Brief =>
Work out the number of lines below containing the word "brown" and give nothing besides it.

--- Data for review Enclosed Below ---

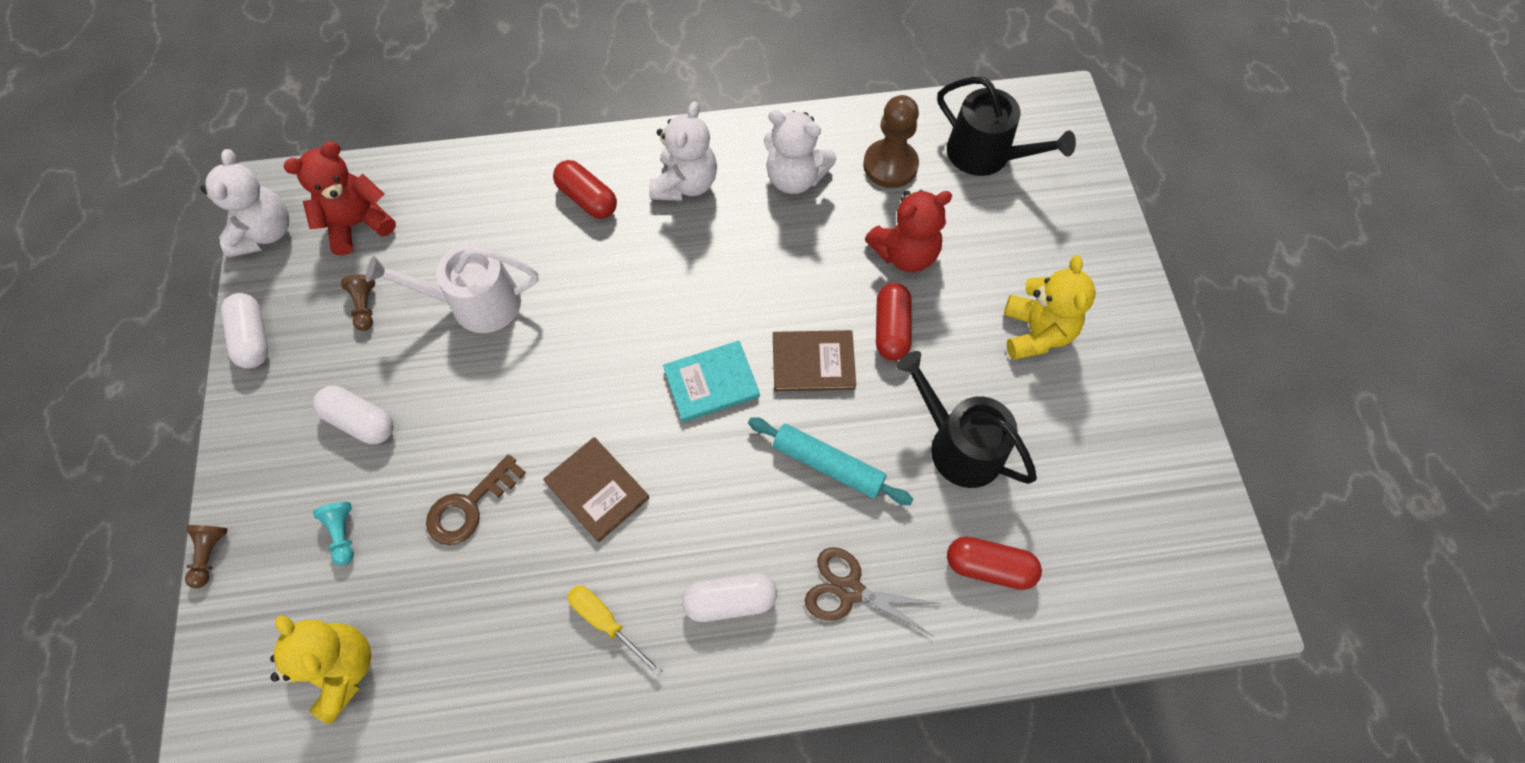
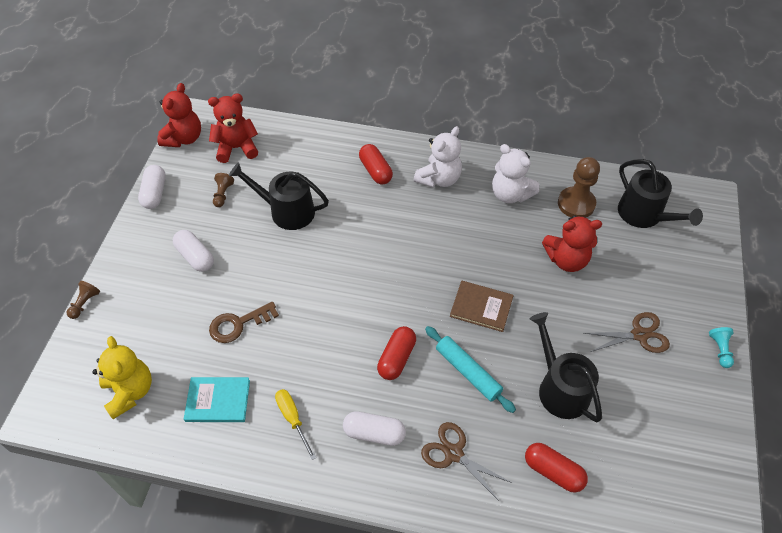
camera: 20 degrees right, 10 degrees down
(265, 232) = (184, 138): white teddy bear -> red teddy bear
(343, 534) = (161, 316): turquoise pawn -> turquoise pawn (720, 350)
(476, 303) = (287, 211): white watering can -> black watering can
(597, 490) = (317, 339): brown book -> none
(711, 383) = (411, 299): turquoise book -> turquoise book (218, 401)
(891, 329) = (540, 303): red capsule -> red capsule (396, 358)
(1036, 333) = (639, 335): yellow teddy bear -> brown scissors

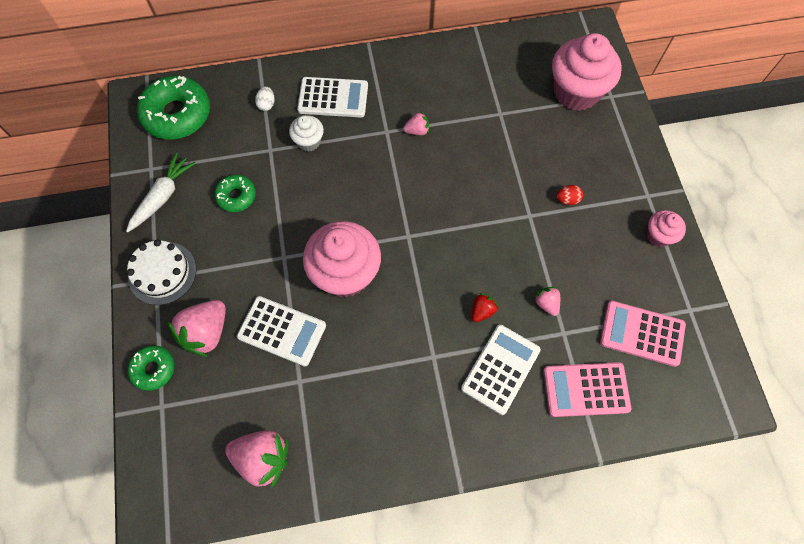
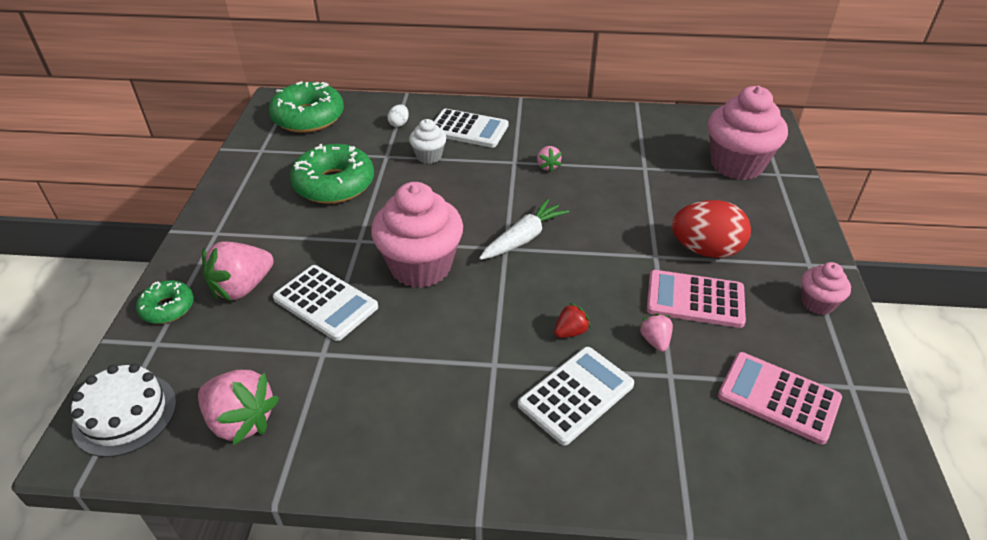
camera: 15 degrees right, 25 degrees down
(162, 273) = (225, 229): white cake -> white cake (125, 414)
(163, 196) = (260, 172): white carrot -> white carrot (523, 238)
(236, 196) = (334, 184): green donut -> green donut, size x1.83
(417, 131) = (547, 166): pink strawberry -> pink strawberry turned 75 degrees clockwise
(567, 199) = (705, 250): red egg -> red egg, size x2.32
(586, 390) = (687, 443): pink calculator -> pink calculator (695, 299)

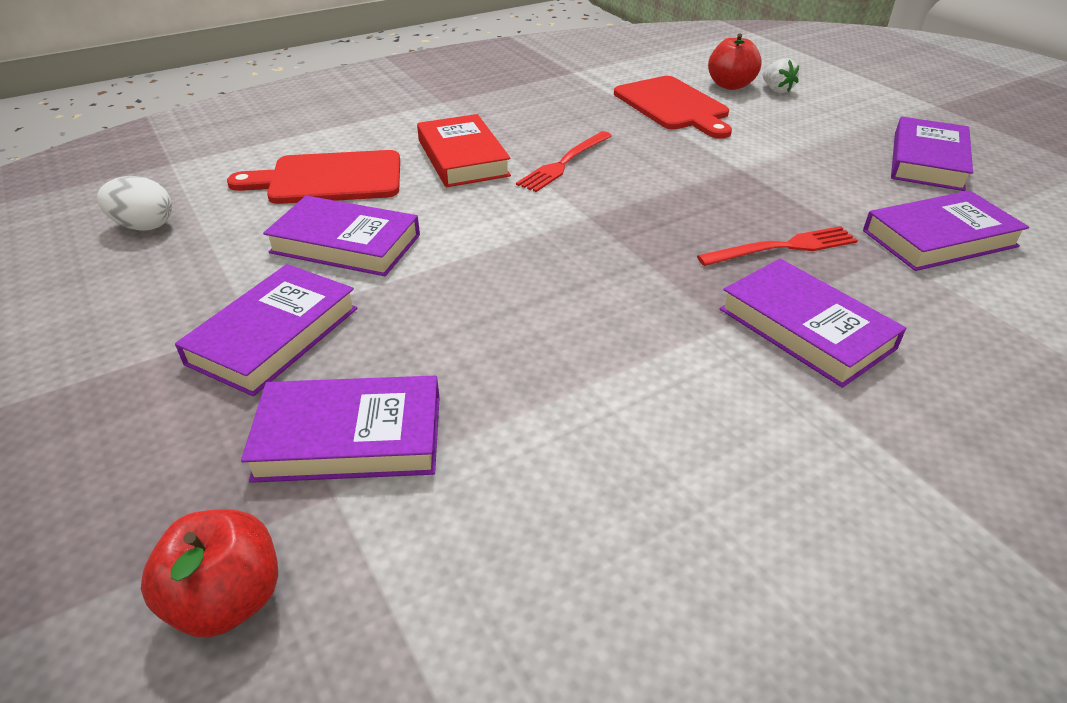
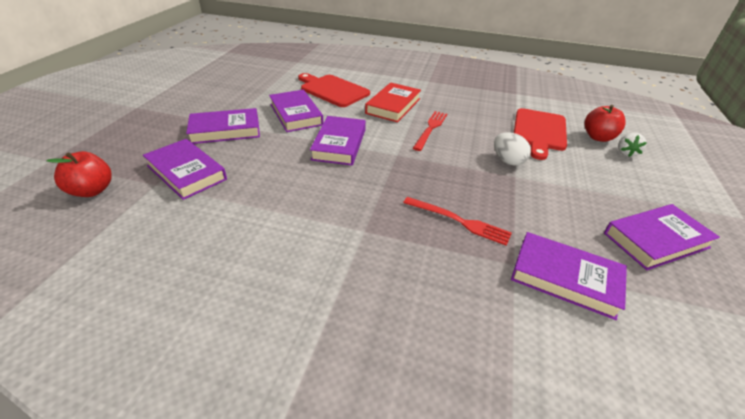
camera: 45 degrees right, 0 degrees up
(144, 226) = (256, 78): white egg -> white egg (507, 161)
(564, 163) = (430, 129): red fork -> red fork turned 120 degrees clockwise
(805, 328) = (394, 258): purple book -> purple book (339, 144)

--- End of Enclosed Data for review ---

Answer =>
2